[What is expected]
What is needed is a word-for-word copy of every record below, minus the pictures.

Object tracking records:
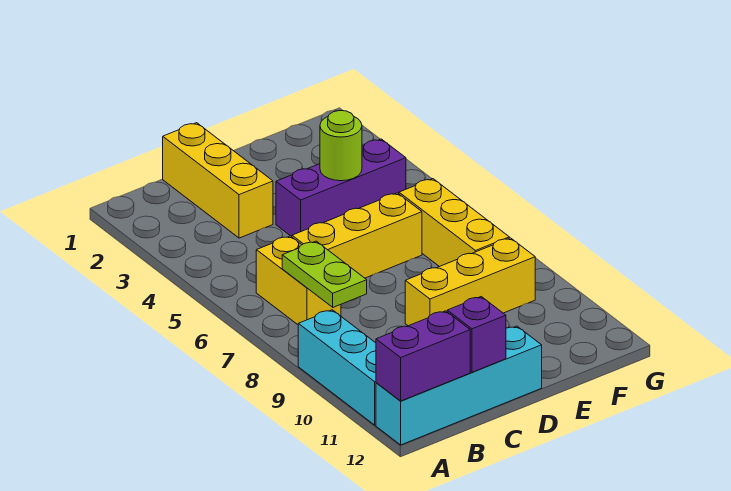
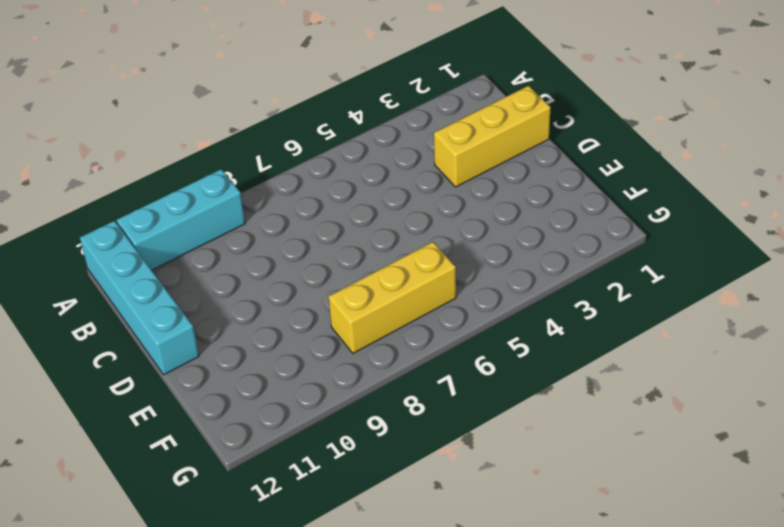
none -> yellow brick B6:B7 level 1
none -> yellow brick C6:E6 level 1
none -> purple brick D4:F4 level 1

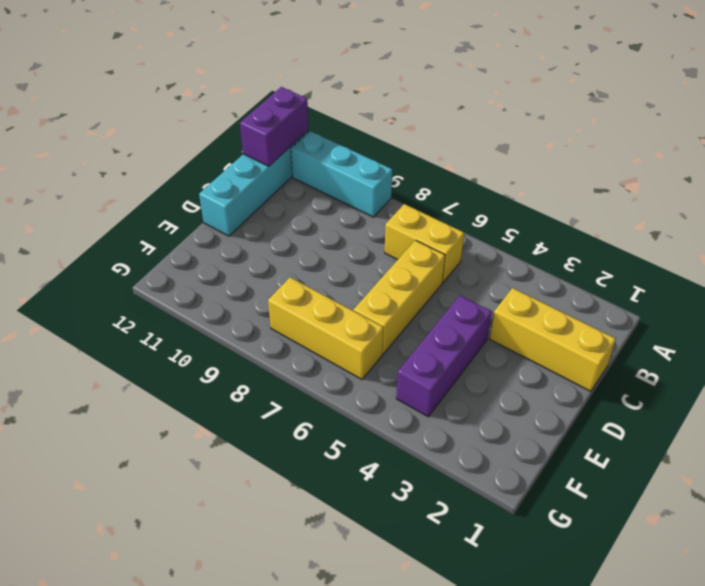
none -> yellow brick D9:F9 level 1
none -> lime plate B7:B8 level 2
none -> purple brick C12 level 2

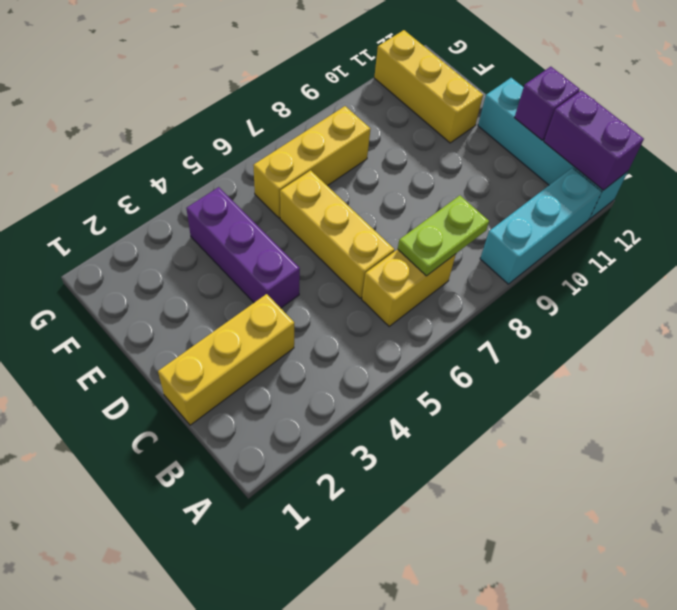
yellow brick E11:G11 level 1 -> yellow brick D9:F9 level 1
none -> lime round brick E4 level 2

[Response area]
none -> yellow brick B6:B7 level 1
none -> yellow brick C6:E6 level 1
none -> purple brick D4:F4 level 1

none -> yellow brick D9:F9 level 1
none -> lime plate B7:B8 level 2
none -> purple brick C12 level 2

yellow brick E11:G11 level 1 -> yellow brick D9:F9 level 1
none -> lime round brick E4 level 2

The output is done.